Edit tracking data
----------------

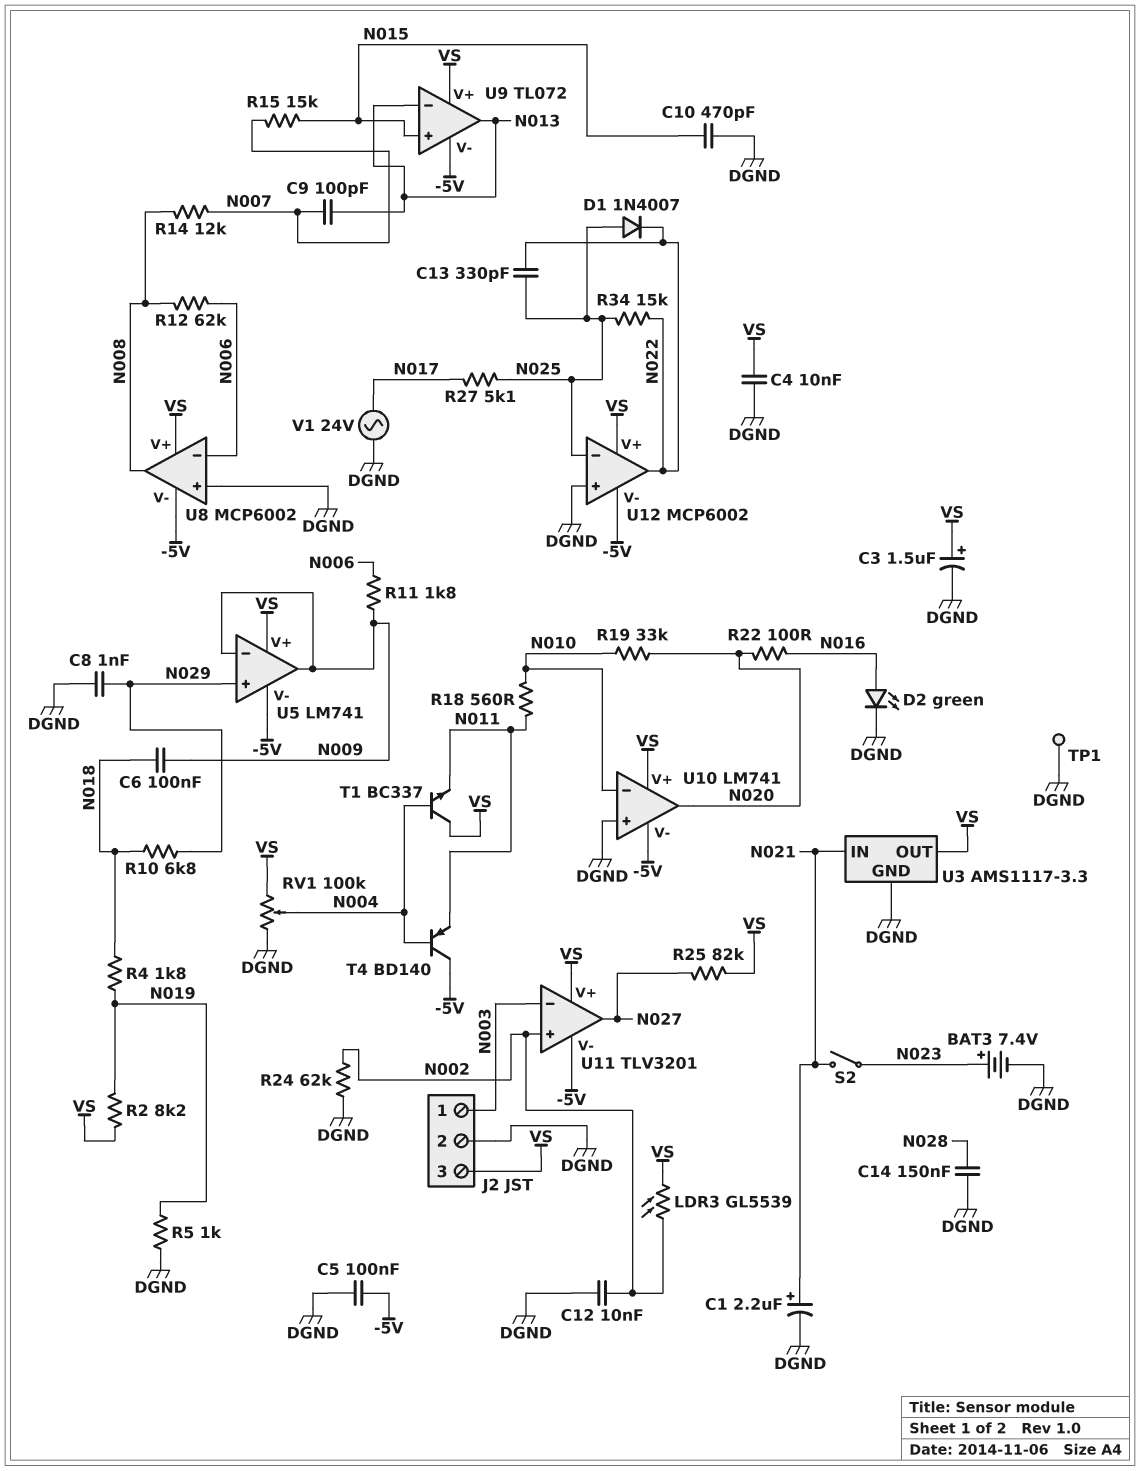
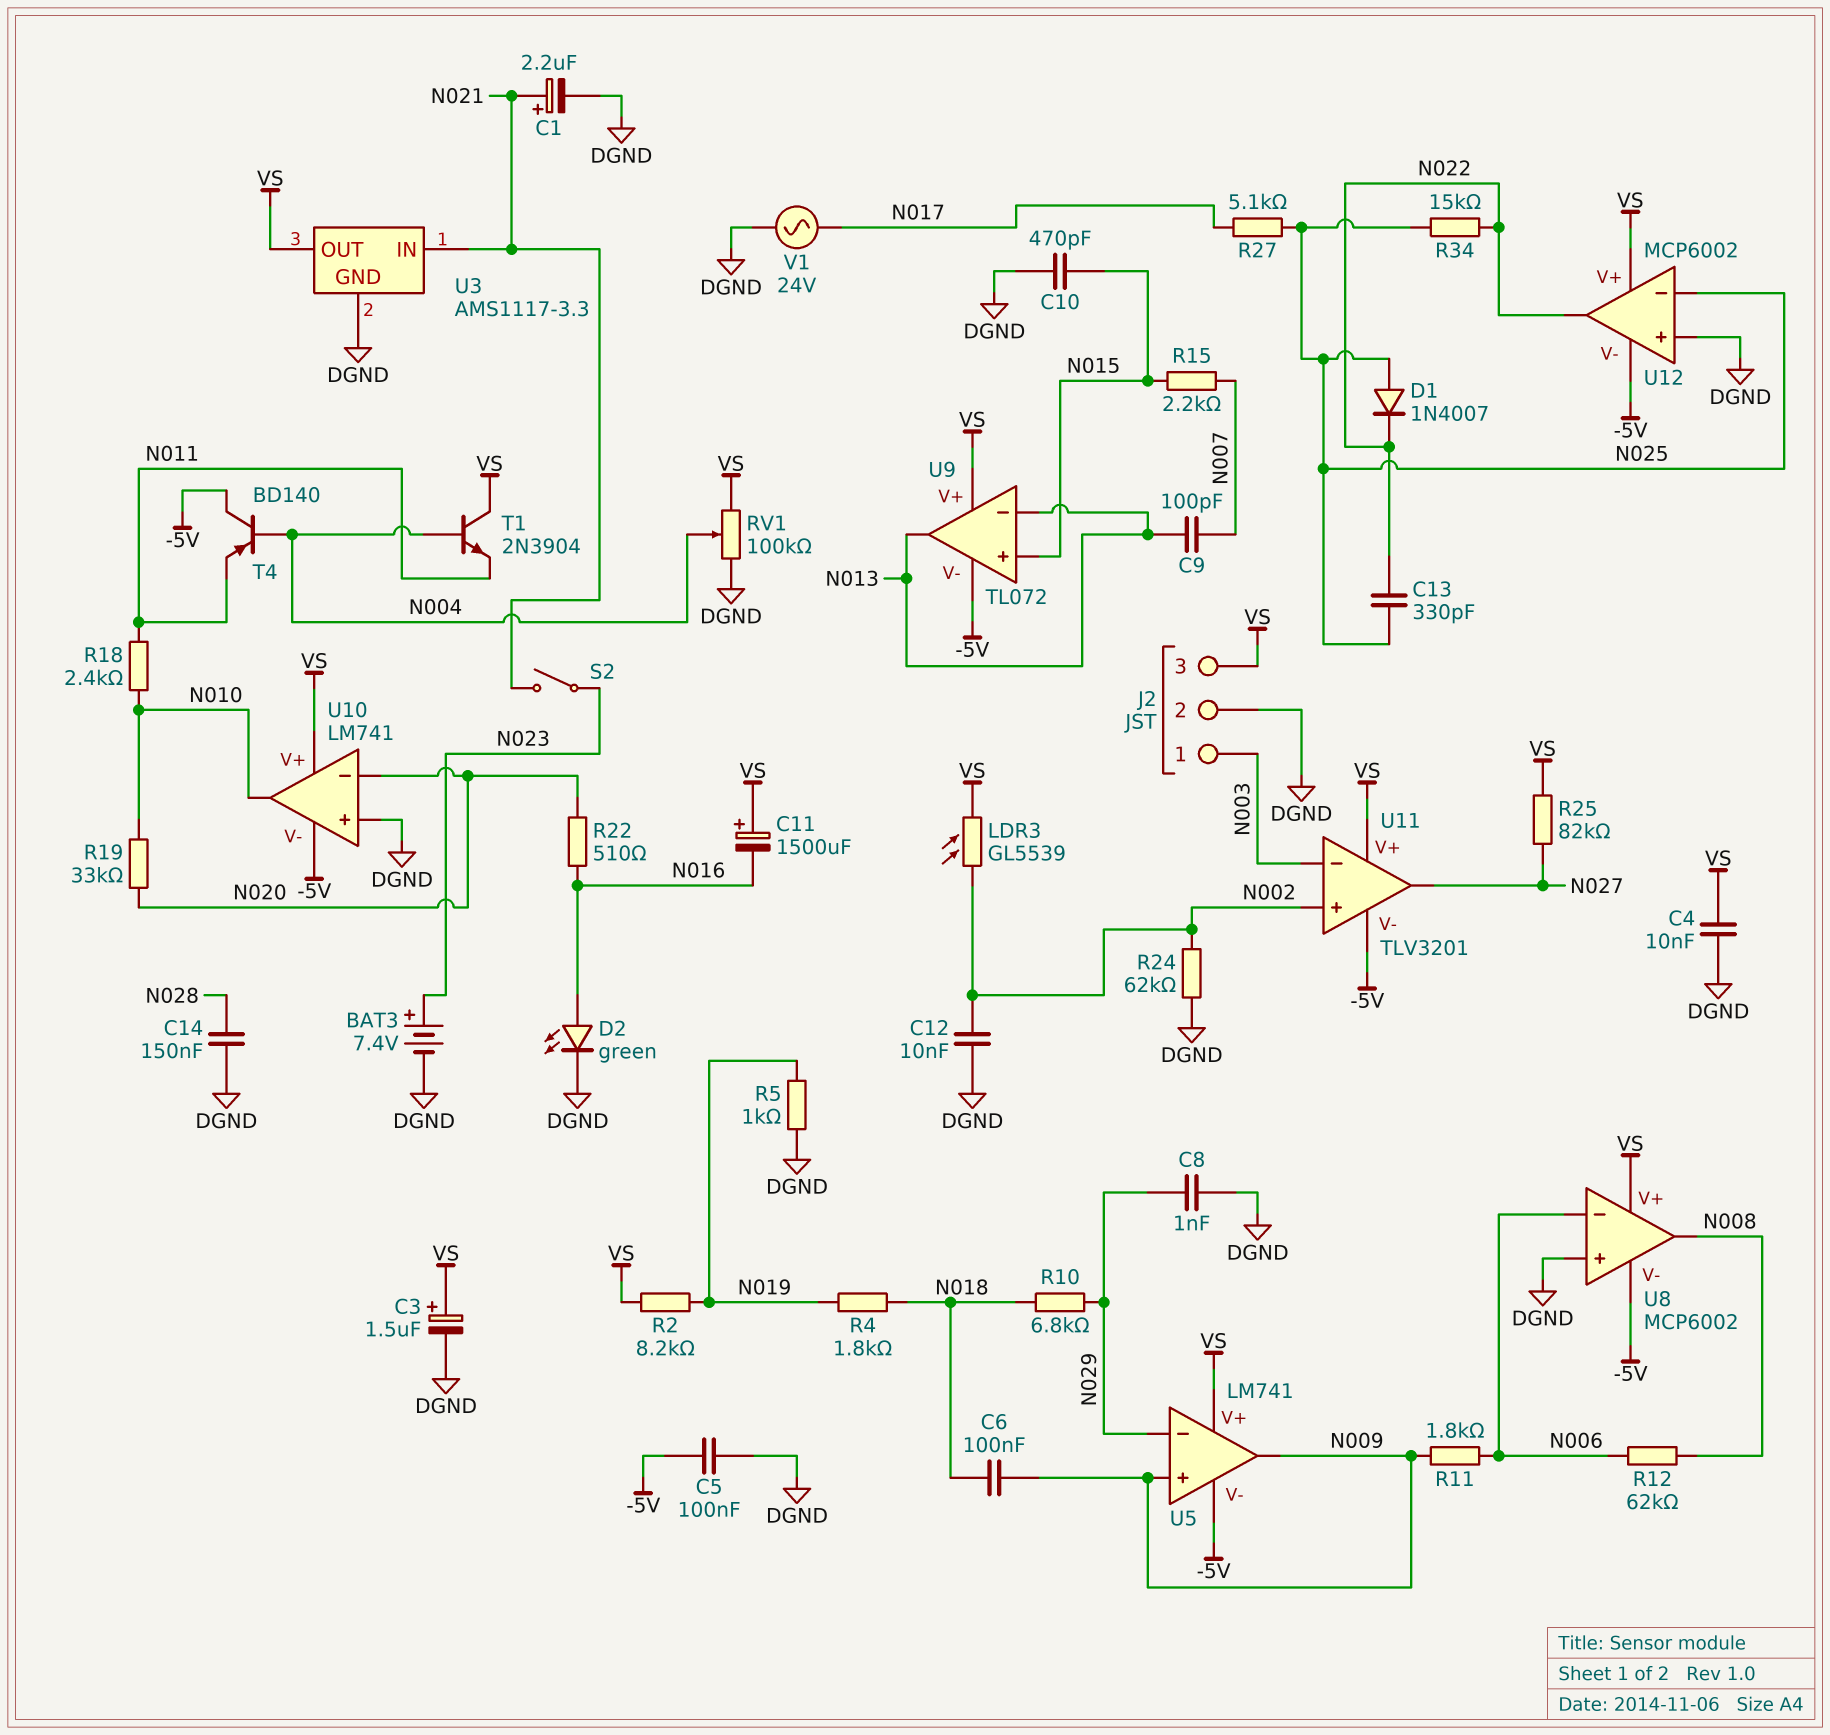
C11: none -> 1500uF (plus VS, minus N016)
R14: 12k (N007, N008) -> none
R15: 15k (N007, N015) -> 2.2k (N007, N015)
R18: 560 (N010, N011) -> 2.4k (N010, N011)
R22: 100 (N016, N020) -> 510 (N016, N020)
T1: NPN BC337 (B N004, C VS, E N011) -> NPN 2N3904 (B N004, C VS, E N011)
TP1: test point (DGND) -> none
U5 pin in+: N029 -> N009
U5 pin in-: N009 -> N029
U10 pin in-: N010 -> N020
U10 pin out: N020 -> N010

----------------

Task
Search the entries above for lines containing the word "none", and copy each one.

Answer box
C11: none -> 1500uF (plus VS, minus N016)
R14: 12k (N007, N008) -> none
TP1: test point (DGND) -> none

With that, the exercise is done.